_EXERCISE DIRECTIONS_: Could you retype the lines below, starting at the line holding "red mouse: 5 -> 4" and stopping at the line holding "yellow key: 14 -> 12", inclusive? Copy them exactly and drop the images.

_AVAILABLE DATA_:
★ ★ ★ ★

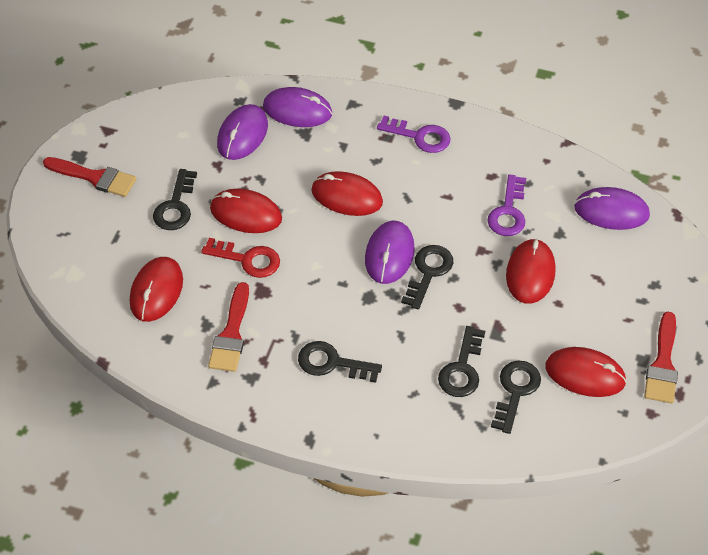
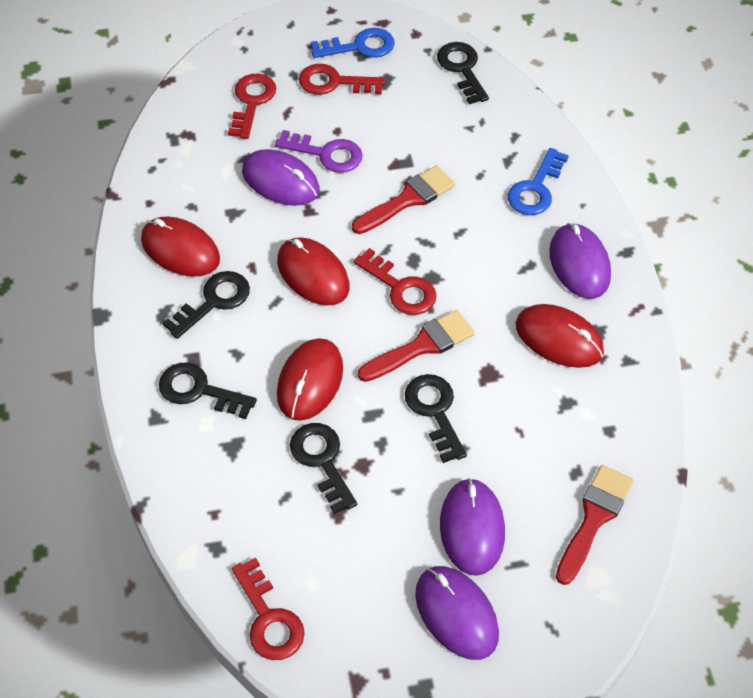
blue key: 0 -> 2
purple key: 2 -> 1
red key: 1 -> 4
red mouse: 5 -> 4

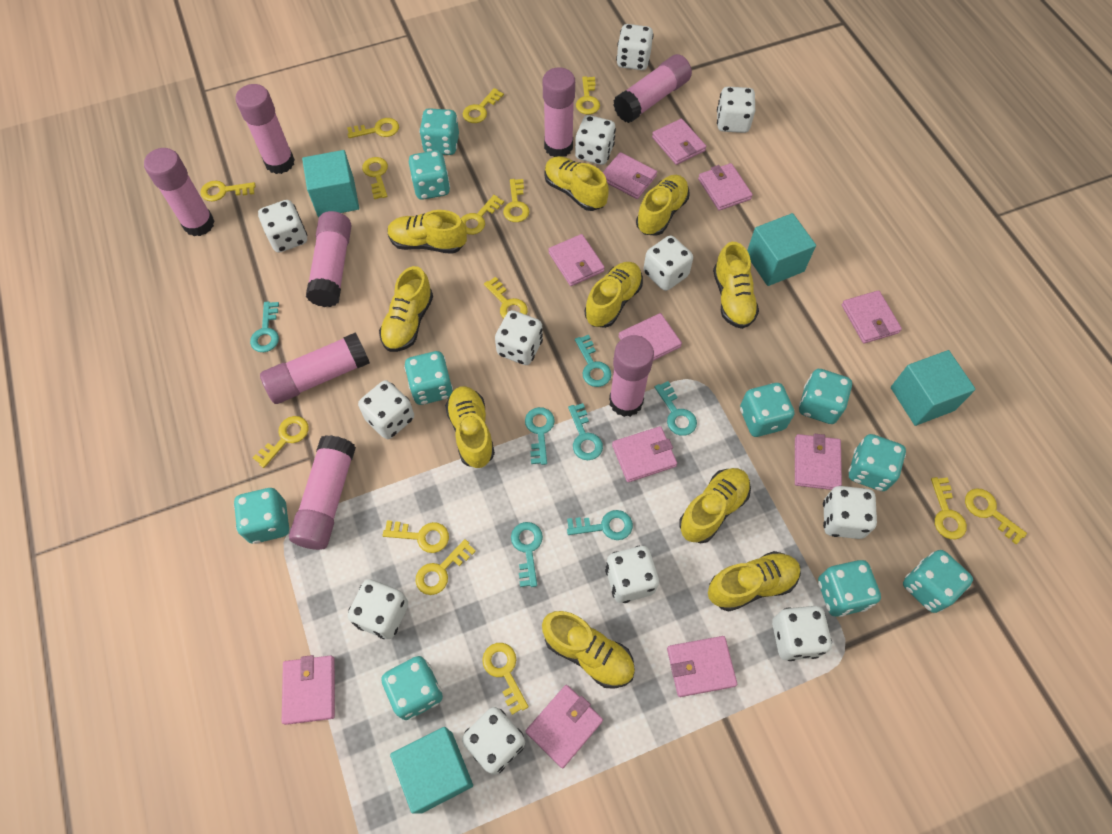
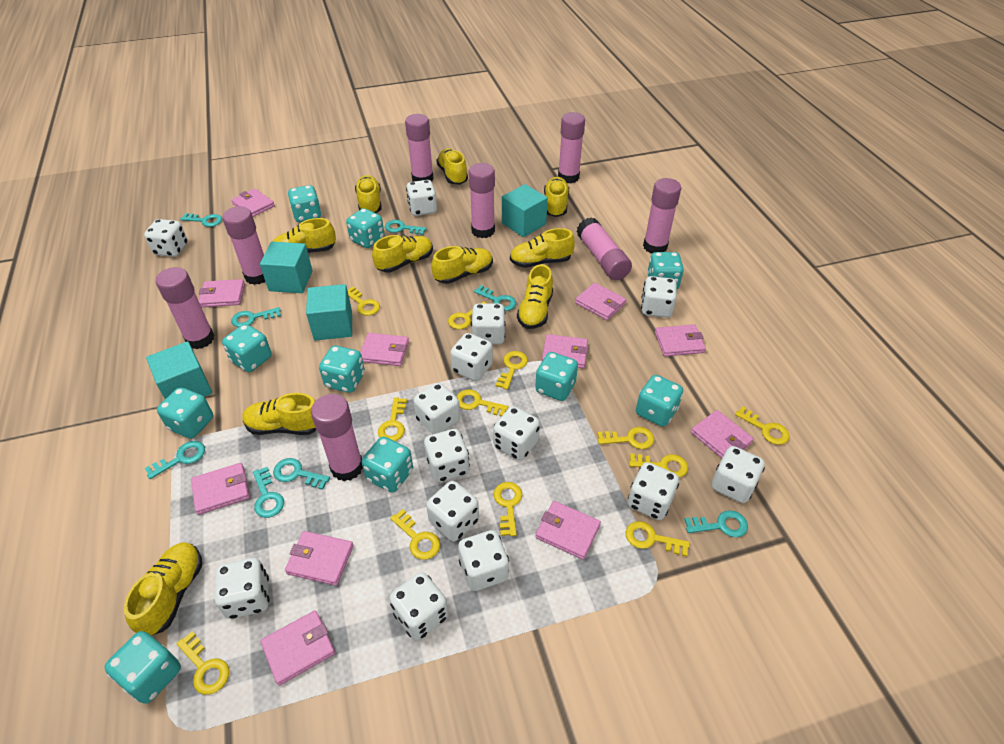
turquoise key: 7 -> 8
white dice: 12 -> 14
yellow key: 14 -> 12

★ ★ ★ ★

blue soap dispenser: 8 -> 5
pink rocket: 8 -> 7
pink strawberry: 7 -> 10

★ ★ ★ ★

_TASK ANSWER_:
red mouse: 5 -> 4

turquoise key: 7 -> 8
white dice: 12 -> 14
yellow key: 14 -> 12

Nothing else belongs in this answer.